** REQUEST **
The response must be made up of the lines in the entries below that contain "grey".

##########

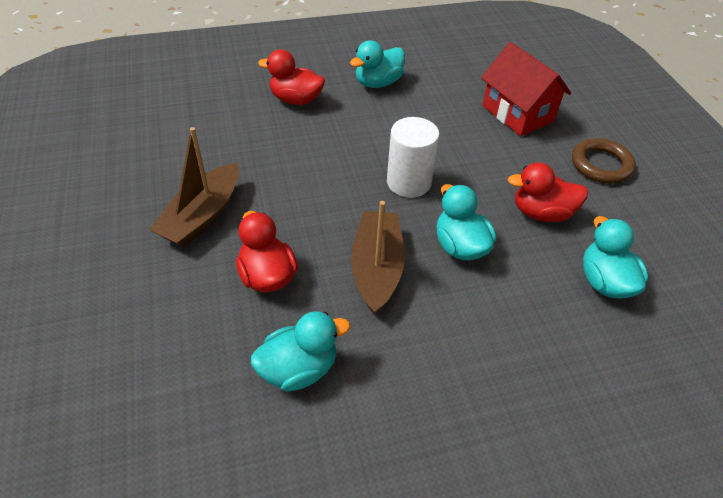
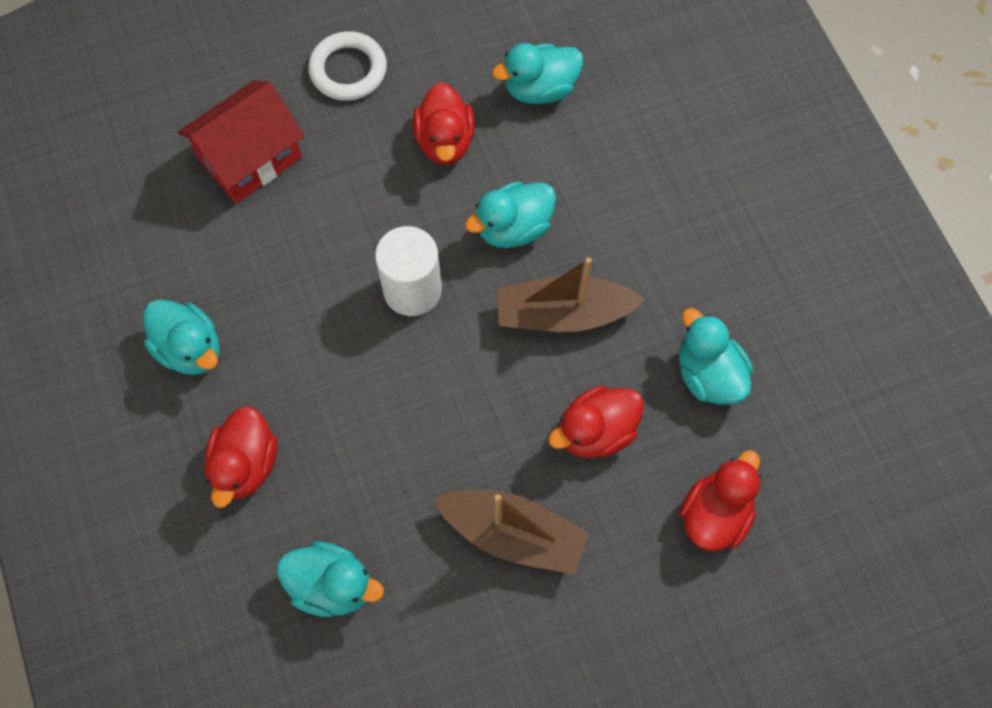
camera: 95 degrees left, 20 degrees up
(166, 350) = (715, 514): none -> red duck
(204, 128) = (332, 585): none -> turquoise duck
(601, 165) = (348, 70): brown ring -> white ring

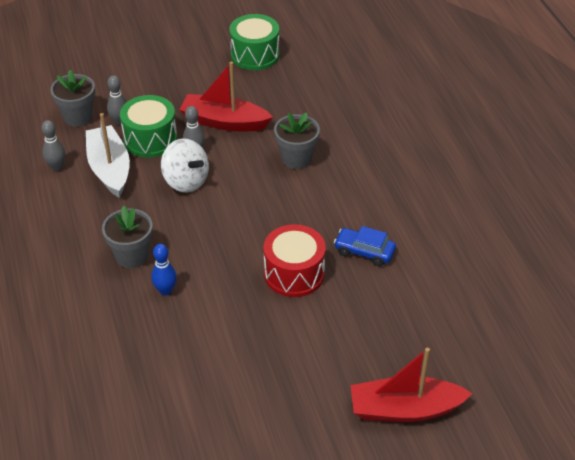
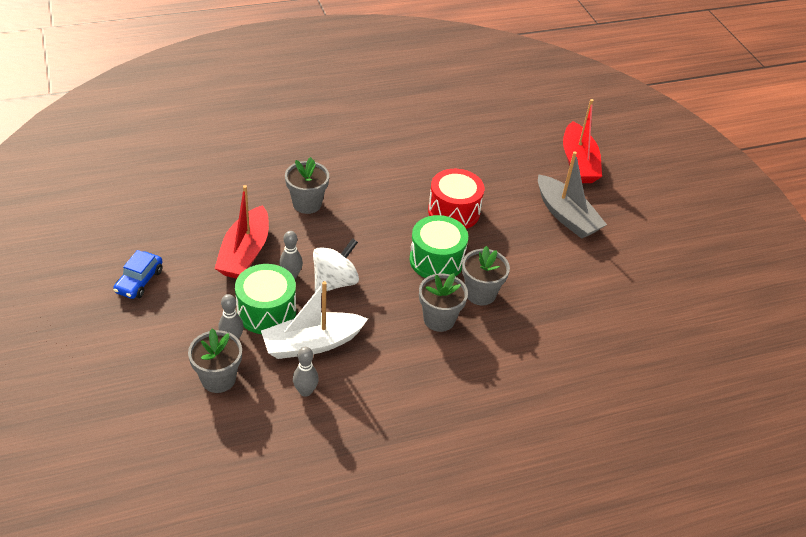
camera: 95 degrees left, 0 degrees up
(165, 290) = (480, 293): blue bowling pin -> grey flower pot
(255, 55) = (132, 228): green drum -> green drum (436, 260)
(295, 383) = (566, 216): none -> grey boat
(364, 252) = (426, 170): blue car -> blue car (139, 281)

##########

** RESPONSE TO THIS TASK **
(165, 290) = (480, 293): blue bowling pin -> grey flower pot
(295, 383) = (566, 216): none -> grey boat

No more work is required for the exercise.